TASK STATEMENT
Exactly as they appear, output all of the records. Skip any images.

Coordinate-based change listings:
* * * * *

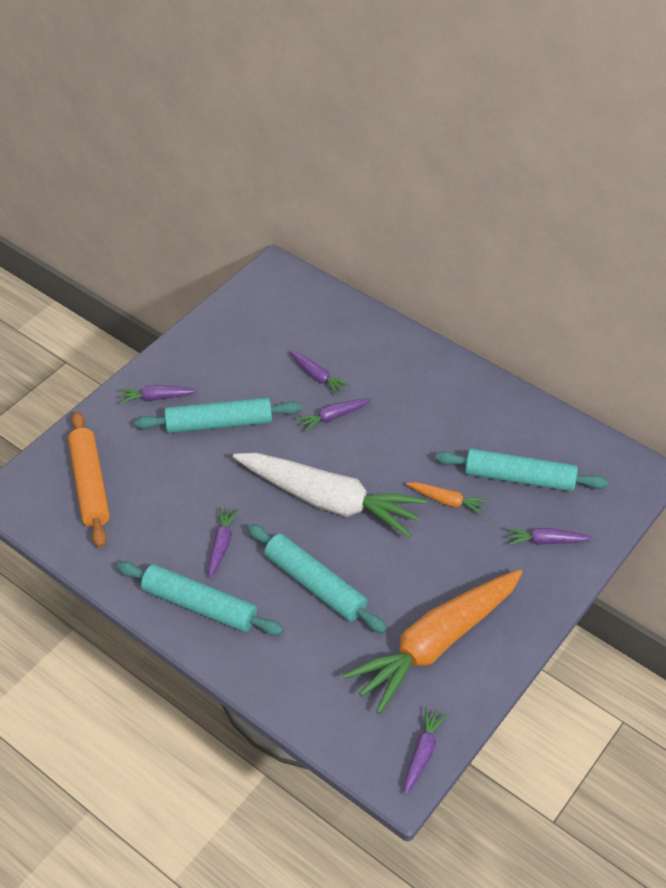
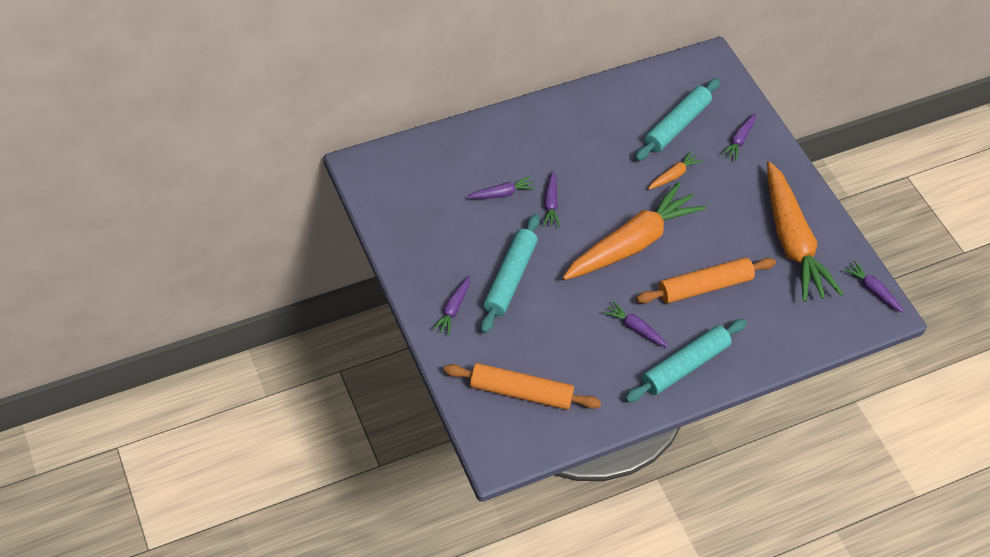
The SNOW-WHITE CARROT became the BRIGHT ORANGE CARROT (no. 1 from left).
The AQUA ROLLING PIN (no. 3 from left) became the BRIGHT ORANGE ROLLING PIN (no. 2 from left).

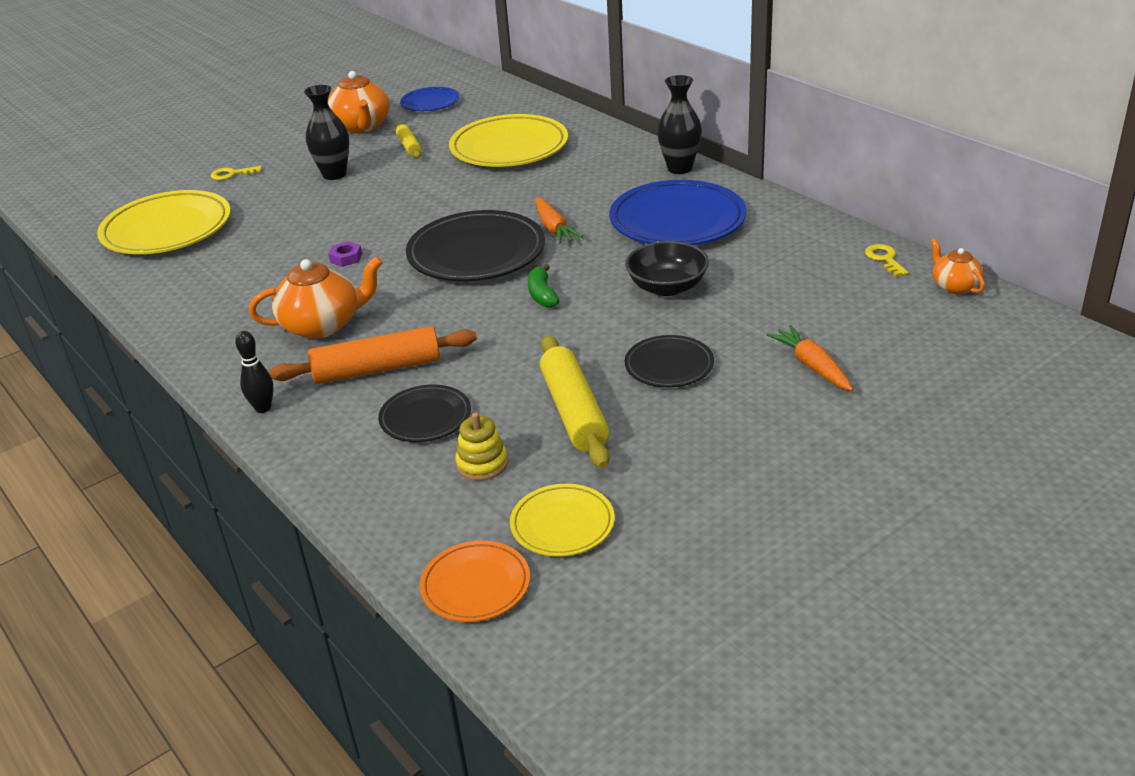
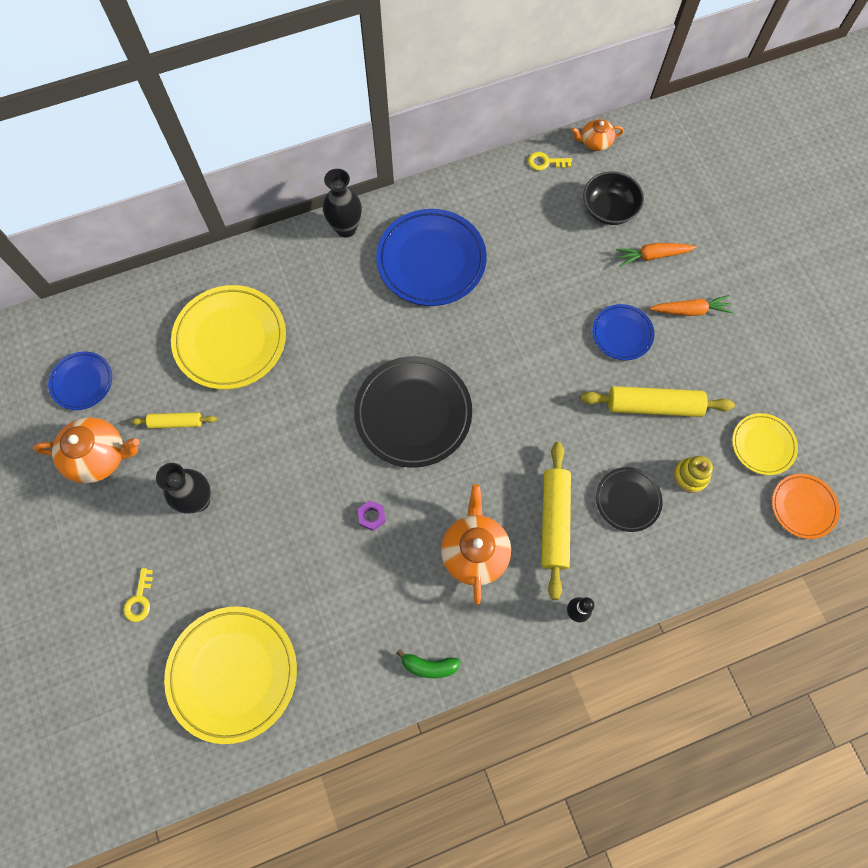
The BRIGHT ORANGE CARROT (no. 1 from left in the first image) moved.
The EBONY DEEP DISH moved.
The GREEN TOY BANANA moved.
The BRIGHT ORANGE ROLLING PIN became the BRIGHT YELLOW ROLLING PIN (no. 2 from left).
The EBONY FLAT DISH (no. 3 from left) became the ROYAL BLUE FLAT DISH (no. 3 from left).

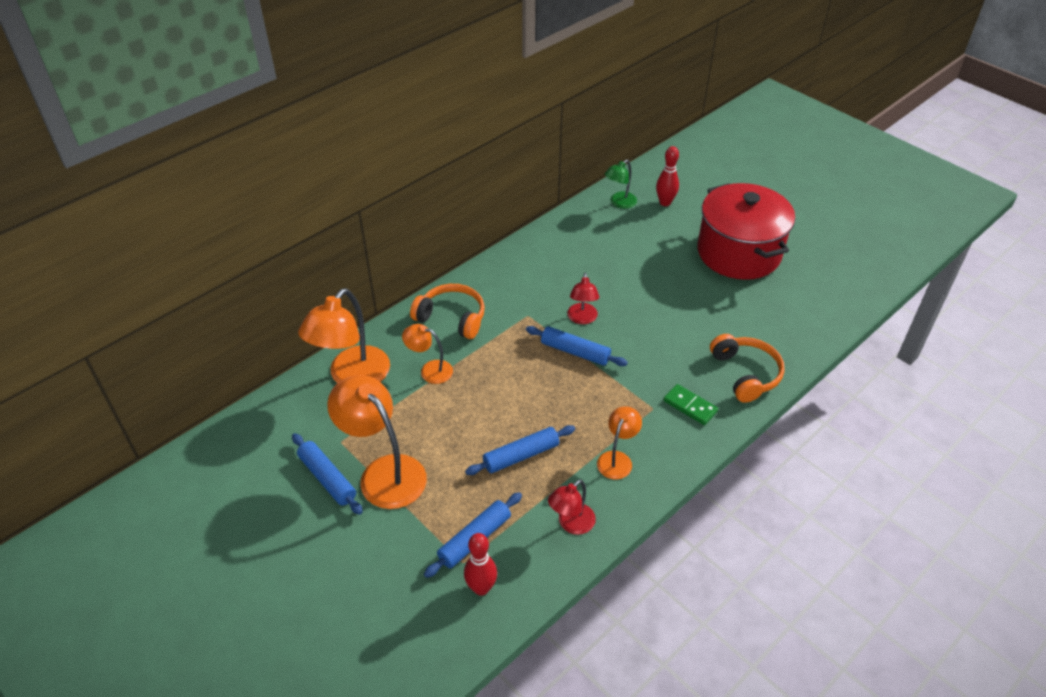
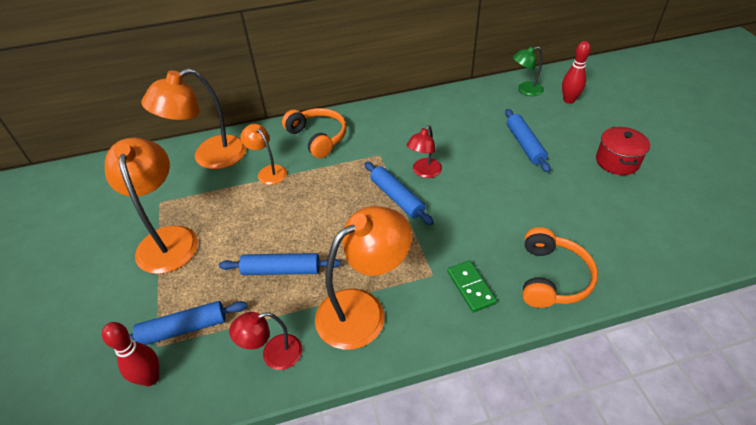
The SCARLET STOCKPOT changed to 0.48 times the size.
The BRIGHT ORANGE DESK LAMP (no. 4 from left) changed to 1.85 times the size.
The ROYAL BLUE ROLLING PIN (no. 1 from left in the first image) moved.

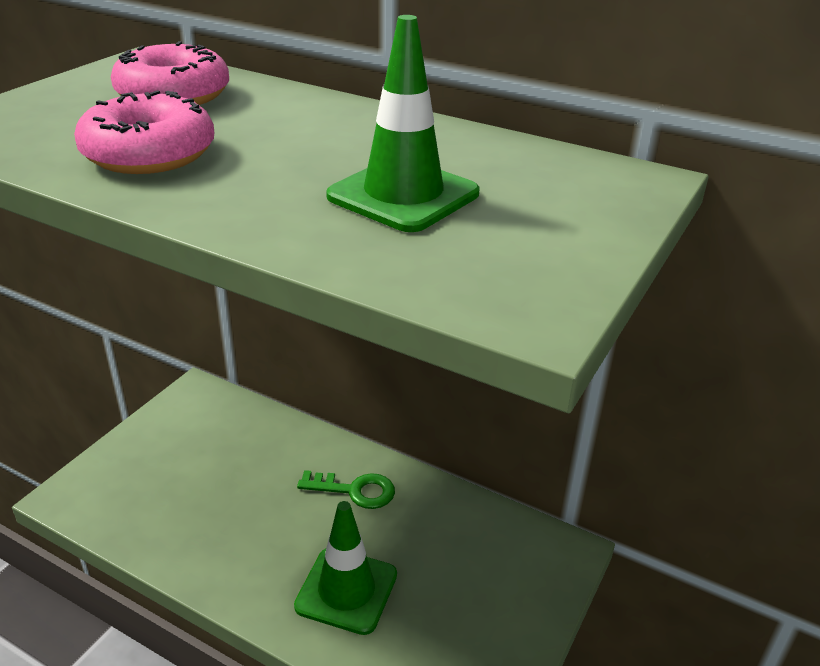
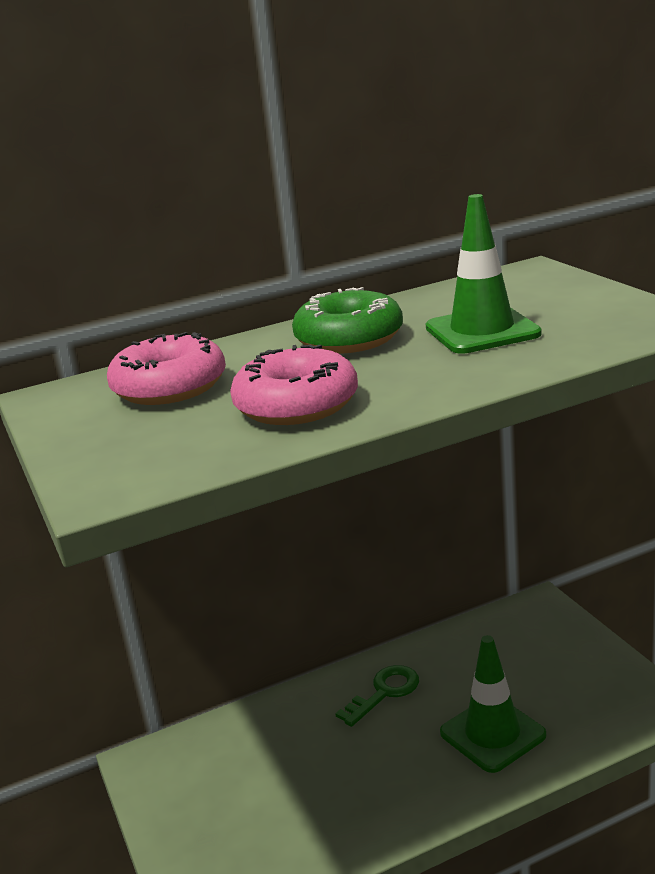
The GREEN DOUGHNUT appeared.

* * * * *

ANSWER TO THE PROBLEM
The SNOW-WHITE CARROT became the BRIGHT ORANGE CARROT (no. 1 from left).
The AQUA ROLLING PIN (no. 3 from left) became the BRIGHT ORANGE ROLLING PIN (no. 2 from left).

The BRIGHT ORANGE CARROT (no. 1 from left in the first image) moved.
The EBONY DEEP DISH moved.
The GREEN TOY BANANA moved.
The BRIGHT ORANGE ROLLING PIN became the BRIGHT YELLOW ROLLING PIN (no. 2 from left).
The EBONY FLAT DISH (no. 3 from left) became the ROYAL BLUE FLAT DISH (no. 3 from left).

The SCARLET STOCKPOT changed to 0.48 times the size.
The BRIGHT ORANGE DESK LAMP (no. 4 from left) changed to 1.85 times the size.
The ROYAL BLUE ROLLING PIN (no. 1 from left in the first image) moved.

The GREEN DOUGHNUT appeared.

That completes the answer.